Start of PROVIDED RECORDS

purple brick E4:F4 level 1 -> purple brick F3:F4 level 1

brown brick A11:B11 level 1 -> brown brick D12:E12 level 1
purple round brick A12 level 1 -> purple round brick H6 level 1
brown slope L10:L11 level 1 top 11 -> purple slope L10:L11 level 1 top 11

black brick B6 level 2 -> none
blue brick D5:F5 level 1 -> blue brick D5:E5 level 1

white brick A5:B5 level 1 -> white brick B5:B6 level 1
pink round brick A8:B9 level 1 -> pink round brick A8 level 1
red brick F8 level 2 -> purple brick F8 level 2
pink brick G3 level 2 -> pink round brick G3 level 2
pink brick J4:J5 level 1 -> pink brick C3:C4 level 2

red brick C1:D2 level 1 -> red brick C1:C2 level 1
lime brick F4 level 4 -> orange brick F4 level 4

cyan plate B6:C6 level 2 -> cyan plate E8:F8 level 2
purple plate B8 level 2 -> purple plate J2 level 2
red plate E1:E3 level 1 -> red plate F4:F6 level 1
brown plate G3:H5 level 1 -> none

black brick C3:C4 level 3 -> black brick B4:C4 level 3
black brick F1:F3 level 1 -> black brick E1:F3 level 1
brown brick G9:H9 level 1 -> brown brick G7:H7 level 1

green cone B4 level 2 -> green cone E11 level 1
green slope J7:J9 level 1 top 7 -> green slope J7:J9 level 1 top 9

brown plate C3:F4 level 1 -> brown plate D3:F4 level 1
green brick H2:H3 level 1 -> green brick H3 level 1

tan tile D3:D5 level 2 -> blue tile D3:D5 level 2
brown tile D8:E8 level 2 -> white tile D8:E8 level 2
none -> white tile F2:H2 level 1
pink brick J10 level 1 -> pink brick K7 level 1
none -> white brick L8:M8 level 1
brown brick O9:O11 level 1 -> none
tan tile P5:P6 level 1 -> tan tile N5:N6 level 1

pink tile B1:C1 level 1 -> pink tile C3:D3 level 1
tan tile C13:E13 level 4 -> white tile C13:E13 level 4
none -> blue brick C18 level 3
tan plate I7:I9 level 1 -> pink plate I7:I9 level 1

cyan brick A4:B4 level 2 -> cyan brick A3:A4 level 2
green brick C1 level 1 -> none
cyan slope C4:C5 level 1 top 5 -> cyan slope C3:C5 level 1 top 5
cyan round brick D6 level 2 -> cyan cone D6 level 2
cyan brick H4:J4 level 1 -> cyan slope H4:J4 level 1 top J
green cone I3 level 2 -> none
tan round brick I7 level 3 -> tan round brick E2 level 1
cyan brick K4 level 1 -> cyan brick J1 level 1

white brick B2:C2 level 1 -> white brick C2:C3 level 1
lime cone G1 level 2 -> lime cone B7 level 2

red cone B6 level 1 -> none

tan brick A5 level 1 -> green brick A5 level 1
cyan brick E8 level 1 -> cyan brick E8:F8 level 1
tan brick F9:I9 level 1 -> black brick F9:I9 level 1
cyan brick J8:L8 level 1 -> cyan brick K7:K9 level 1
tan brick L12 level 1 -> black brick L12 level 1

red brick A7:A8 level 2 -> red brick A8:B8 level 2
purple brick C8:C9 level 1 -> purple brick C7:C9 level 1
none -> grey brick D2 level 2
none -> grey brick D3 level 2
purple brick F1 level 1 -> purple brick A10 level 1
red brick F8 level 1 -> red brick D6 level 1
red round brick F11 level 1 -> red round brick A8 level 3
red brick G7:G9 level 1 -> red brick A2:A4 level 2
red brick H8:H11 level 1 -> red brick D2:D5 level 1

End of PROVIDED RECORDS

◆ EXERCISE REQUIREMENTS: Begin with the line above that has "pink brick J4:J5" and continue through the line that has "brown brick G9:H9", setting each one down exactly. Stop there.

◆ SOLUTION TO THE EXERCISE:
pink brick J4:J5 level 1 -> pink brick C3:C4 level 2

red brick C1:D2 level 1 -> red brick C1:C2 level 1
lime brick F4 level 4 -> orange brick F4 level 4

cyan plate B6:C6 level 2 -> cyan plate E8:F8 level 2
purple plate B8 level 2 -> purple plate J2 level 2
red plate E1:E3 level 1 -> red plate F4:F6 level 1
brown plate G3:H5 level 1 -> none

black brick C3:C4 level 3 -> black brick B4:C4 level 3
black brick F1:F3 level 1 -> black brick E1:F3 level 1
brown brick G9:H9 level 1 -> brown brick G7:H7 level 1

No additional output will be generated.